BEGIN TASK INPUTS
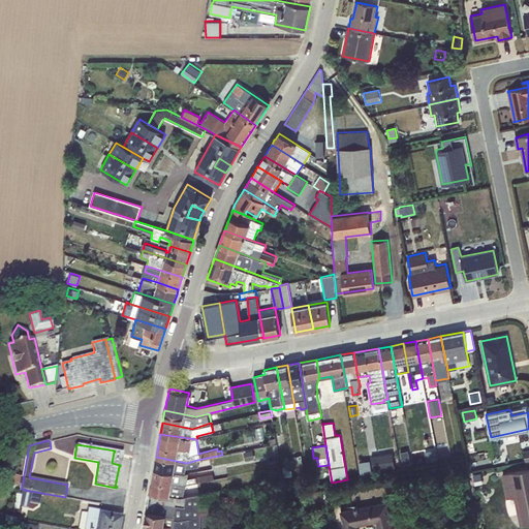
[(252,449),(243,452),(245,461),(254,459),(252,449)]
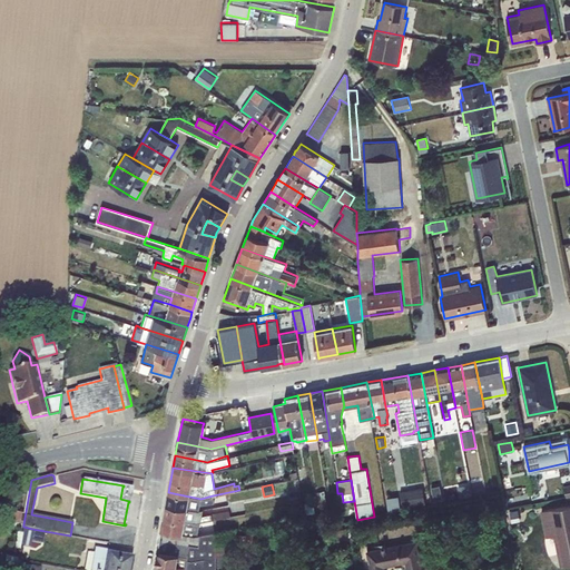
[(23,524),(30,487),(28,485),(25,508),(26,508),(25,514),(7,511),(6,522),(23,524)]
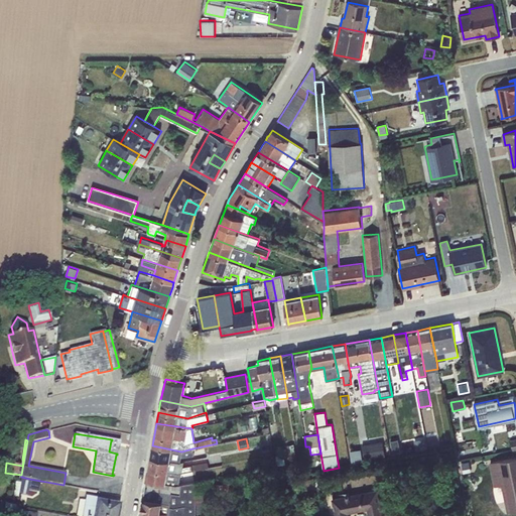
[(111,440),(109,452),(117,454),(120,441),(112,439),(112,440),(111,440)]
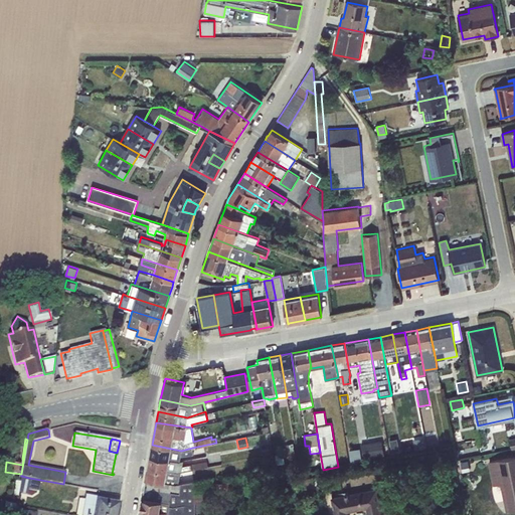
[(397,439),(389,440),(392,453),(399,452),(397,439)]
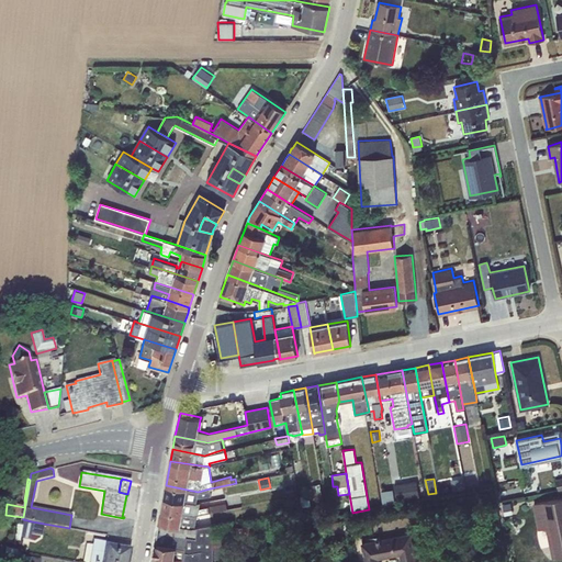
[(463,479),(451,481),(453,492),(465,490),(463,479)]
END TASK INPUTS
▸ THE TASK:
The entries above should be given again exactly, minus any pictures.

▸ RESULT BELOW:
[(252,449),(243,452),(245,461),(254,459),(252,449)]
[(23,524),(30,487),(28,485),(25,508),(26,508),(25,514),(7,511),(6,522),(23,524)]
[(111,440),(109,452),(117,454),(120,441),(112,439),(112,440),(111,440)]
[(397,439),(389,440),(392,453),(399,452),(397,439)]
[(463,479),(451,481),(453,492),(465,490),(463,479)]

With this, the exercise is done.